What needs to be done: Switch every "cyan" in the records to "teal" and write the lines out again with nothing else changed. Leave the pictures out of the answer.

Records provided:
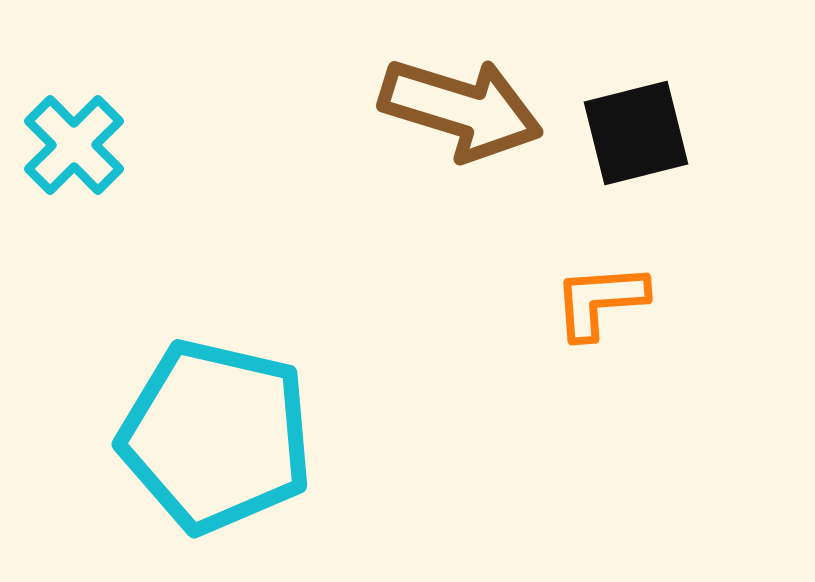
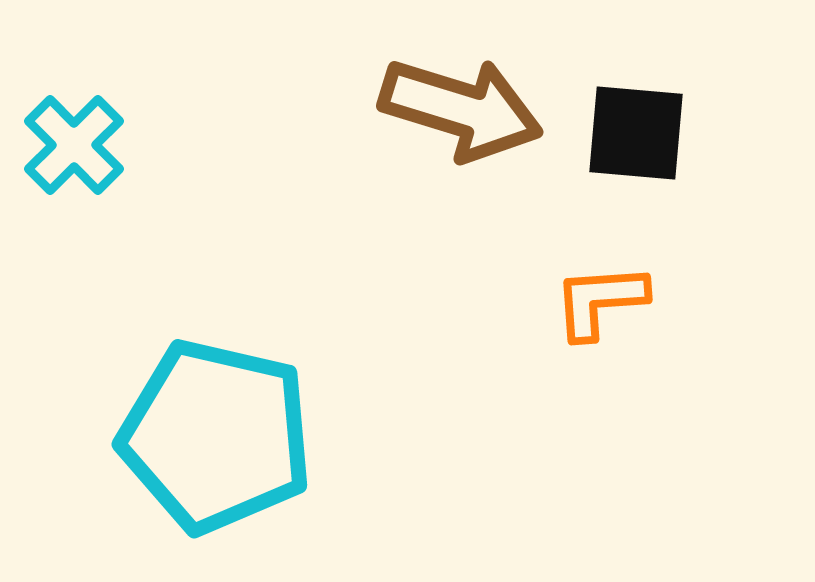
black square: rotated 19 degrees clockwise
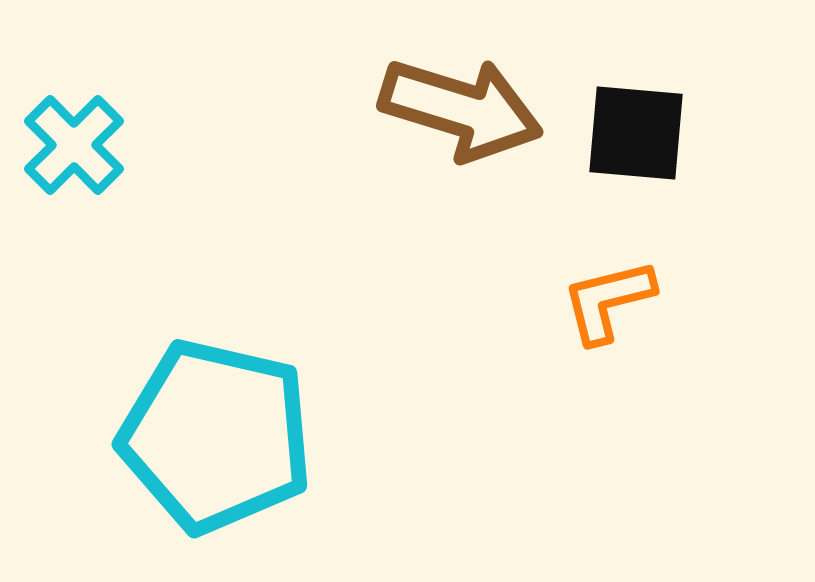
orange L-shape: moved 8 px right; rotated 10 degrees counterclockwise
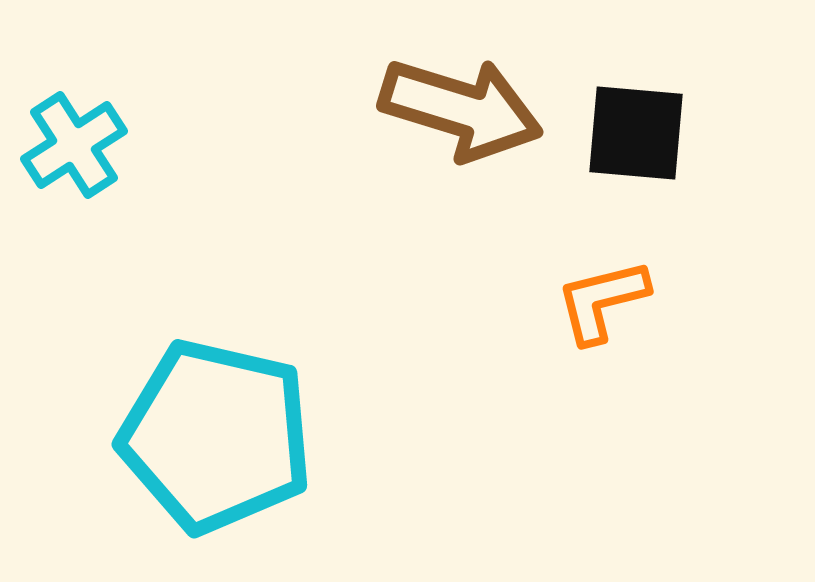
cyan cross: rotated 12 degrees clockwise
orange L-shape: moved 6 px left
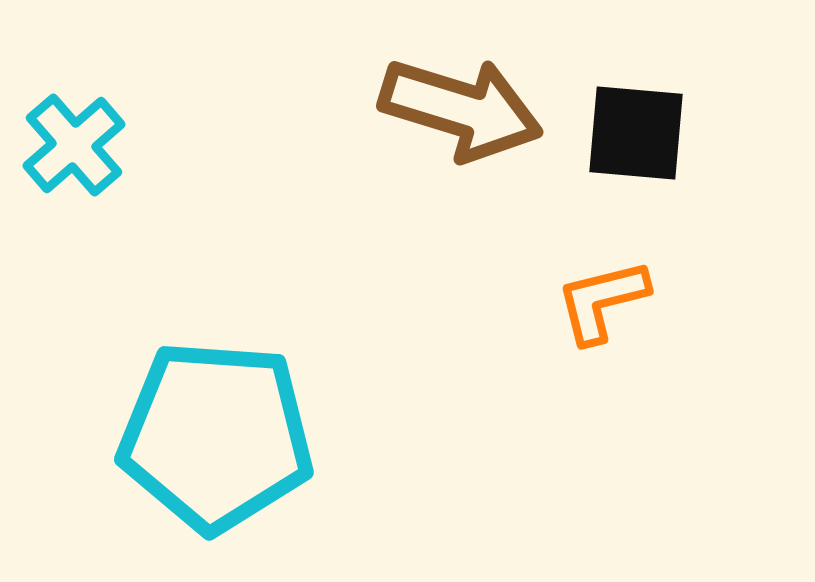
cyan cross: rotated 8 degrees counterclockwise
cyan pentagon: rotated 9 degrees counterclockwise
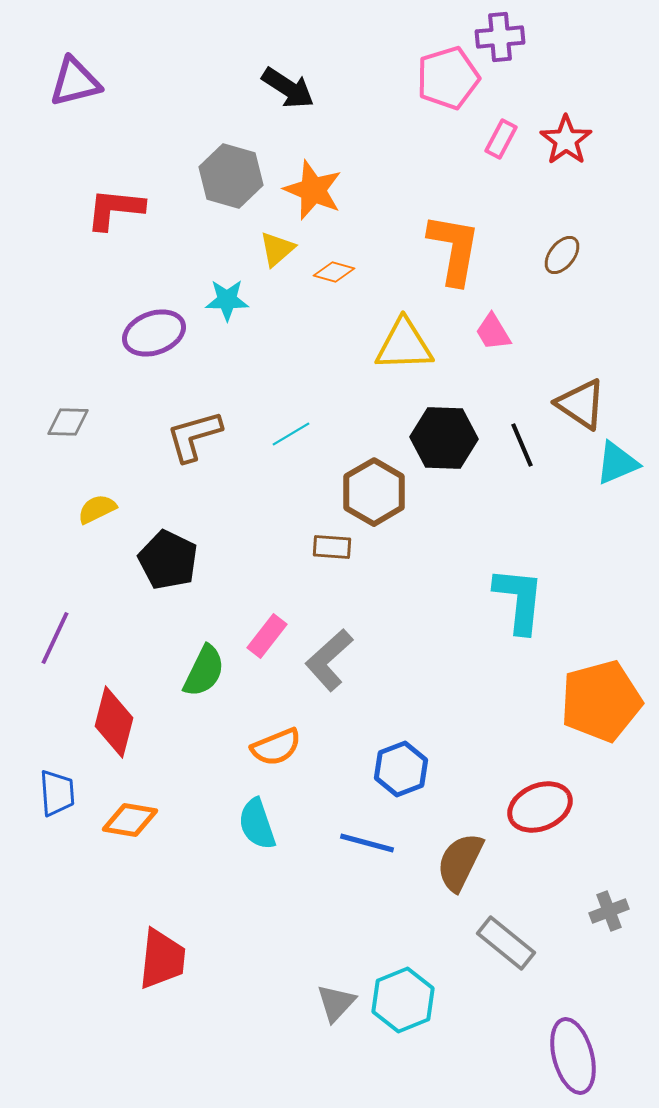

Result for this exercise:
black square: rotated 19 degrees clockwise
orange L-shape: moved 8 px right; rotated 10 degrees counterclockwise
teal cross: rotated 12 degrees clockwise
orange L-shape: moved 6 px left
teal cross: rotated 8 degrees counterclockwise
teal pentagon: rotated 9 degrees counterclockwise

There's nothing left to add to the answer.